Exercise instructions
Omit every picture, then return each line of the data below exactly.

[Spatial object tracking data]
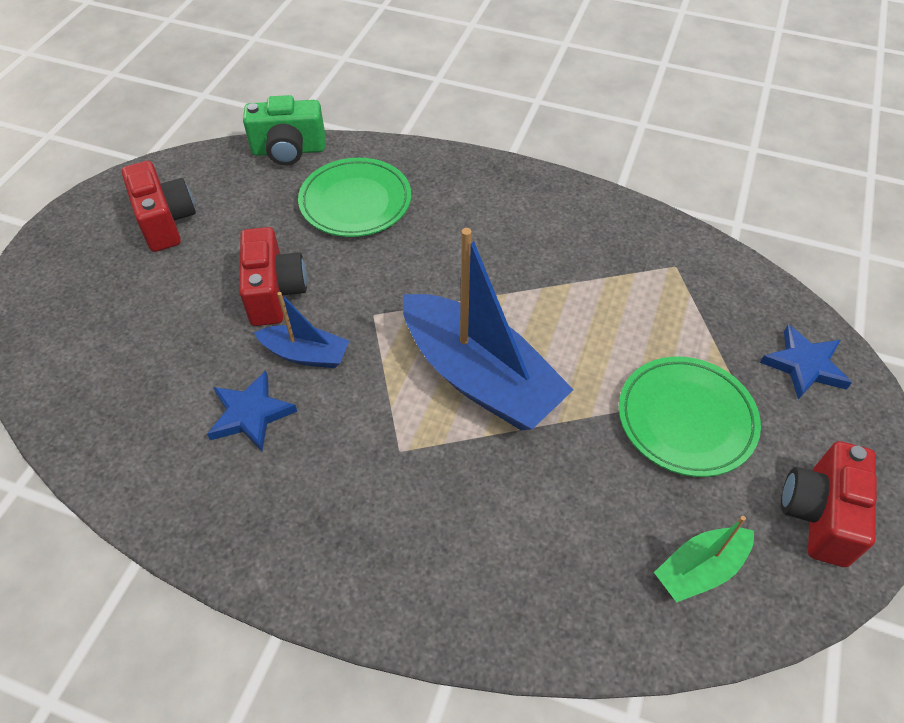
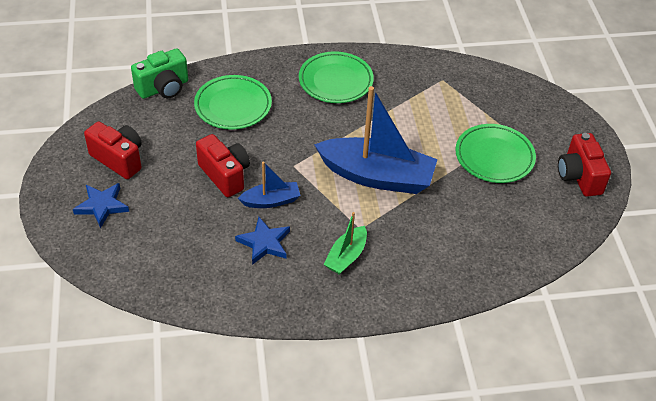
camera: 30 degrees left, 5 degrees down
(516, 215) = (335, 81): none -> green plate
(700, 569) = (540, 222): green boat -> green boat (346, 256)
(804, 365) = (536, 108): blue star -> blue star (102, 206)

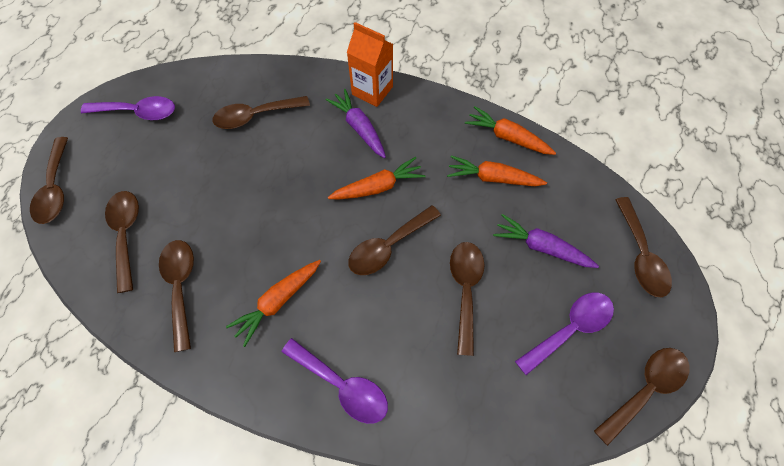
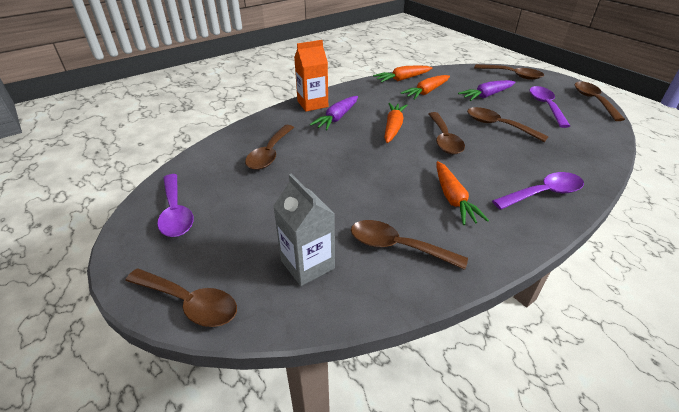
camera: 55 degrees left, 25 degrees down
(126, 234) = (307, 264): brown spoon -> grey carton
(138, 112) = (175, 212): purple spoon -> purple spoon turned 120 degrees clockwise
(359, 128) = (337, 118): purple carrot -> purple carrot turned 60 degrees counterclockwise

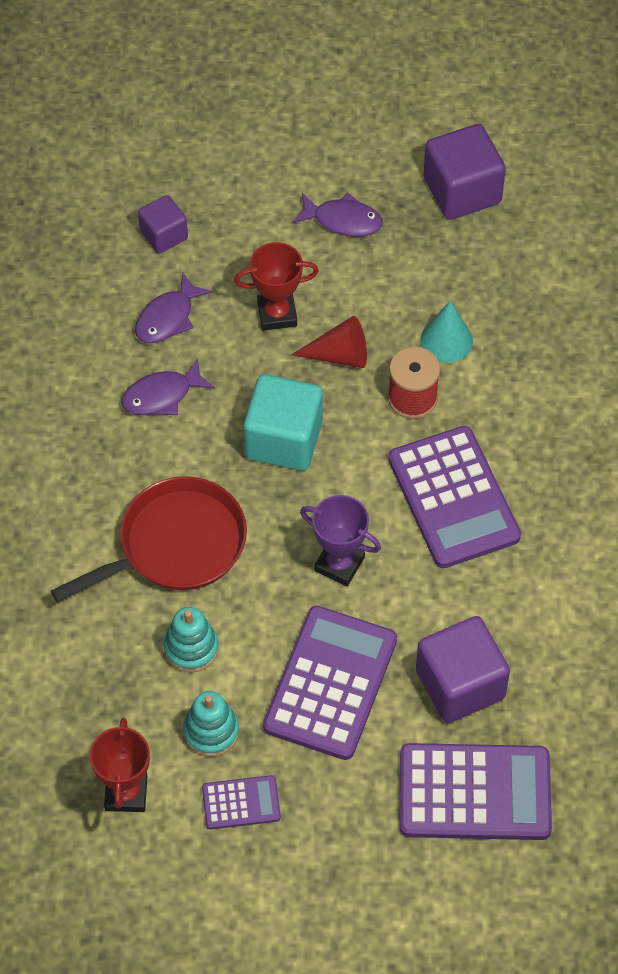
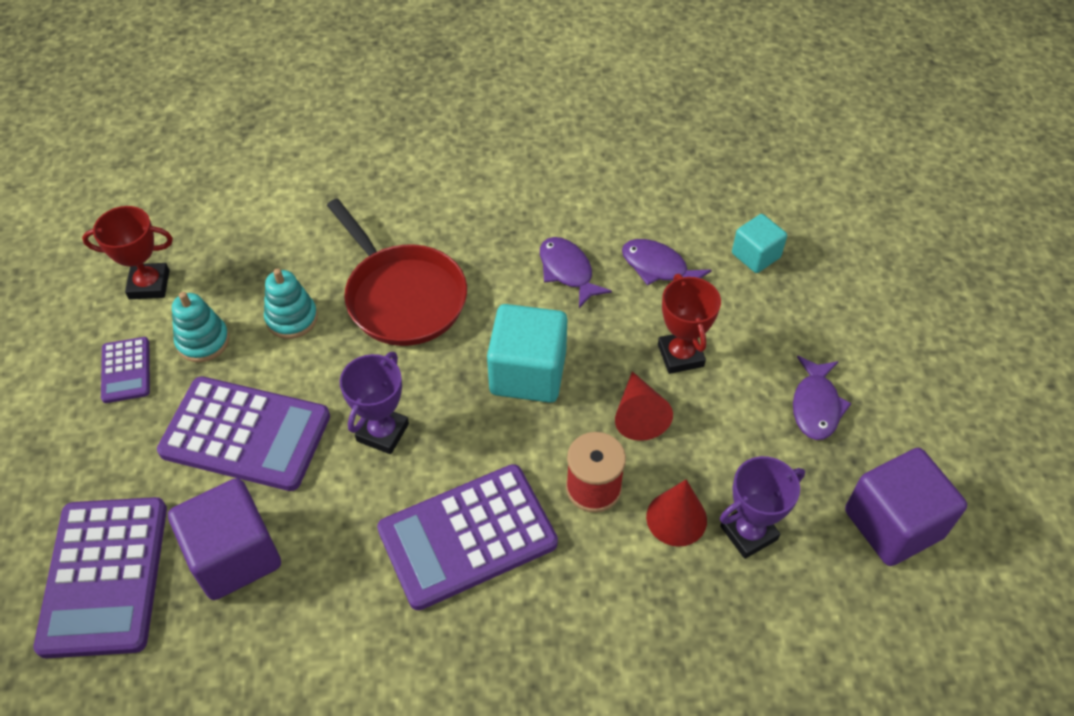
camera: 85 degrees right, 5 degrees down
(164, 235) = (756, 255): purple cube -> turquoise cube
(446, 340) = (676, 518): turquoise cone -> red cone
(463, 291) = (748, 533): none -> purple trophy

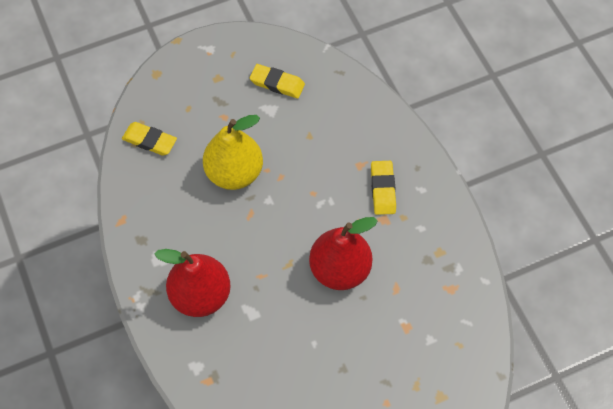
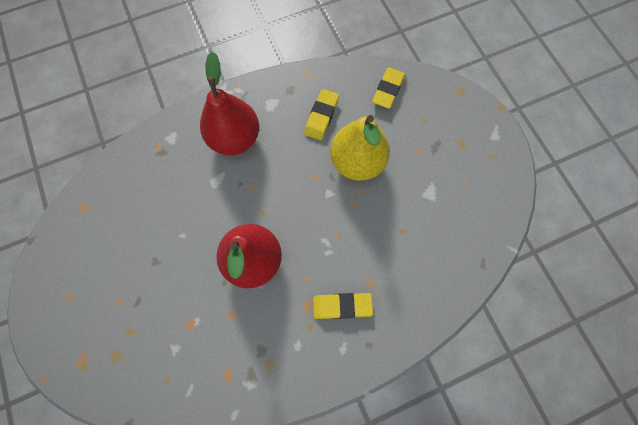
camera: 90 degrees right, 10 degrees up
(277, 83) = (461, 199): yellow eraser -> yellow eraser (321, 116)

Exercise output
camera: 30 degrees left, 5 degrees down
(516, 215) = (335, 81): none -> green plate
(700, 569) = (540, 222): green boat -> green boat (346, 256)
(804, 365) = (536, 108): blue star -> blue star (102, 206)

camera: 55 degrees left, 25 degrees down
(126, 234) = (307, 264): brown spoon -> grey carton
(138, 112) = (175, 212): purple spoon -> purple spoon turned 120 degrees clockwise
(359, 128) = (337, 118): purple carrot -> purple carrot turned 60 degrees counterclockwise

camera: 85 degrees right, 5 degrees down
(164, 235) = (756, 255): purple cube -> turquoise cube
(446, 340) = (676, 518): turquoise cone -> red cone
(463, 291) = (748, 533): none -> purple trophy

camera: 90 degrees right, 10 degrees up
(277, 83) = (461, 199): yellow eraser -> yellow eraser (321, 116)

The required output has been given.